Each record that follows should be repeated exactly, with no pictures carried over.

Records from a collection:
------------------------------

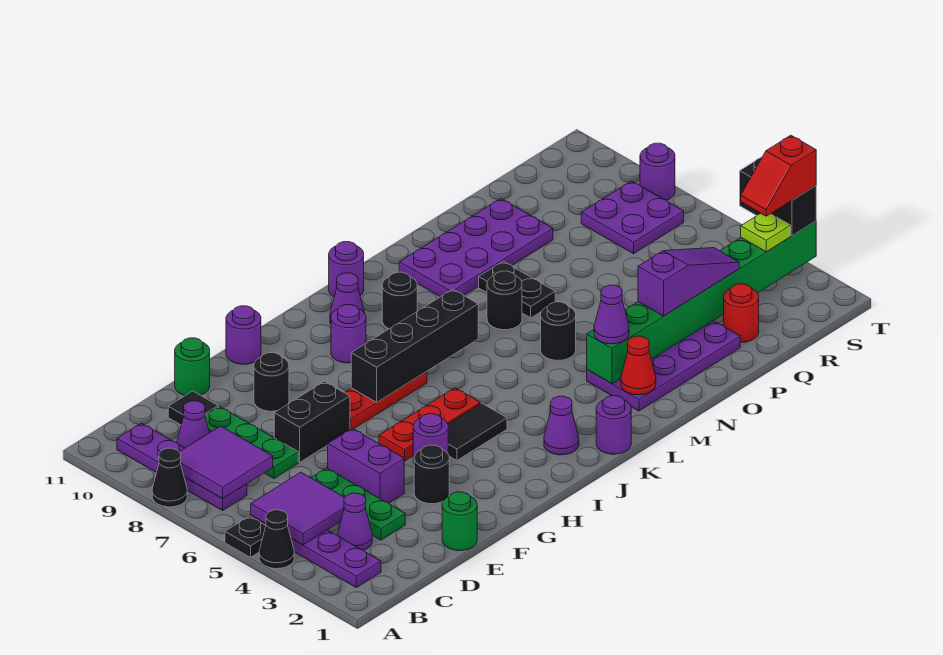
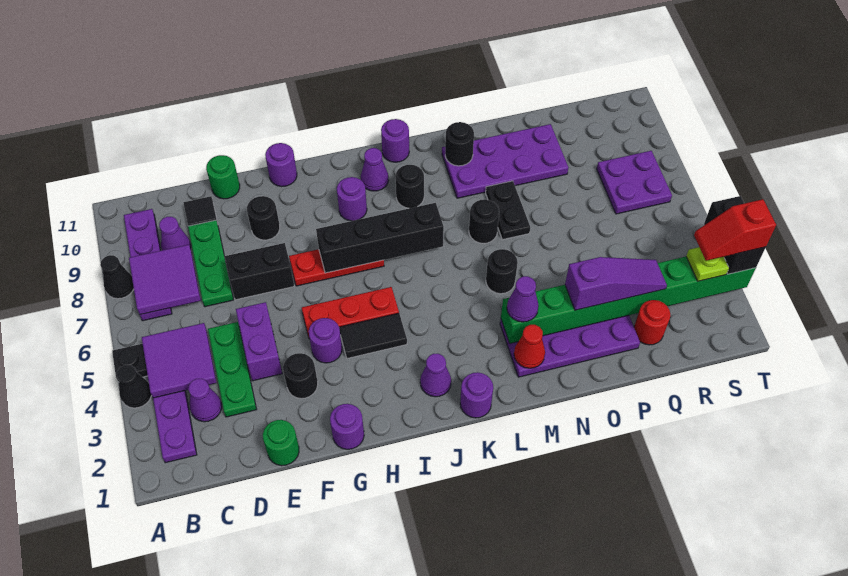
none -> black 1x1 round brick [445,122,474,166]
purple 1x1 round brick [640,143,675,200] -> purple 1x1 round brick moved to [330,404,364,449]

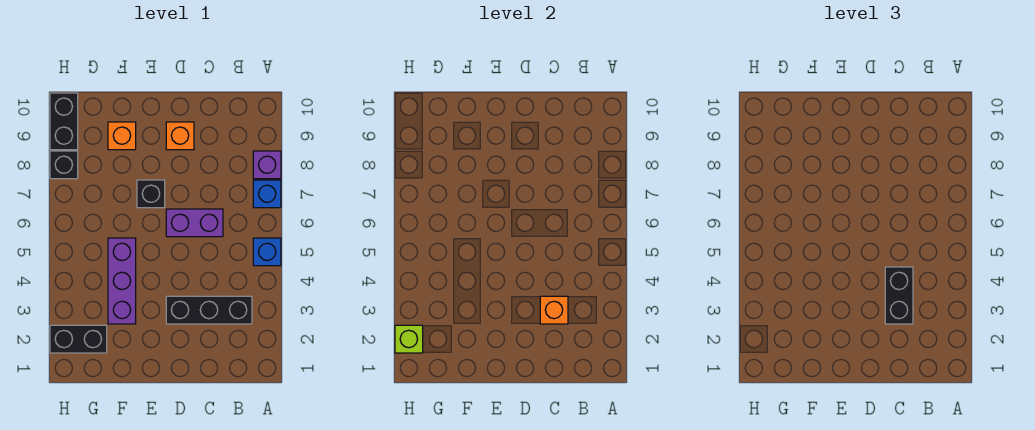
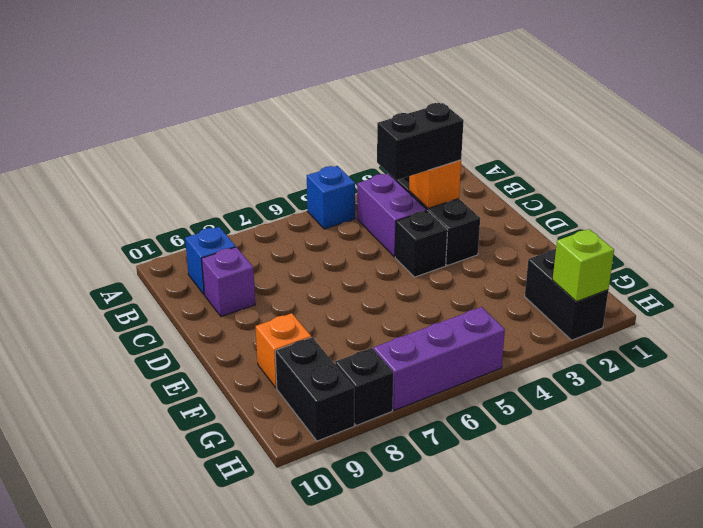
blue 1x1 brick [253,180,281,208] -> blue 1x1 brick moved to [185,227,236,295]
purple 1x1 brick [253,151,281,179] -> purple 1x1 brick moved to [202,247,255,317]
purple 1x2 brick [166,209,223,237] -> purple 1x2 brick moved to [357,174,427,257]
orange 1x1 brick [166,122,194,150] -> none
black 1x1 brick [137,180,165,208] -> black 1x1 brick moved to [395,211,448,277]
purple 1x3 brick [108,238,136,324] -> purple 1x3 brick moved to [374,307,505,410]
black 1x2 brick [50,93,78,150] -> black 1x2 brick turned to [275,337,354,441]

------------------------------

:: EXERCISE ANSWER ::
none -> black 1x1 round brick [445,122,474,166]
purple 1x1 round brick [640,143,675,200] -> purple 1x1 round brick moved to [330,404,364,449]

blue 1x1 brick [253,180,281,208] -> blue 1x1 brick moved to [185,227,236,295]
purple 1x1 brick [253,151,281,179] -> purple 1x1 brick moved to [202,247,255,317]
purple 1x2 brick [166,209,223,237] -> purple 1x2 brick moved to [357,174,427,257]
orange 1x1 brick [166,122,194,150] -> none
black 1x1 brick [137,180,165,208] -> black 1x1 brick moved to [395,211,448,277]
purple 1x3 brick [108,238,136,324] -> purple 1x3 brick moved to [374,307,505,410]
black 1x2 brick [50,93,78,150] -> black 1x2 brick turned to [275,337,354,441]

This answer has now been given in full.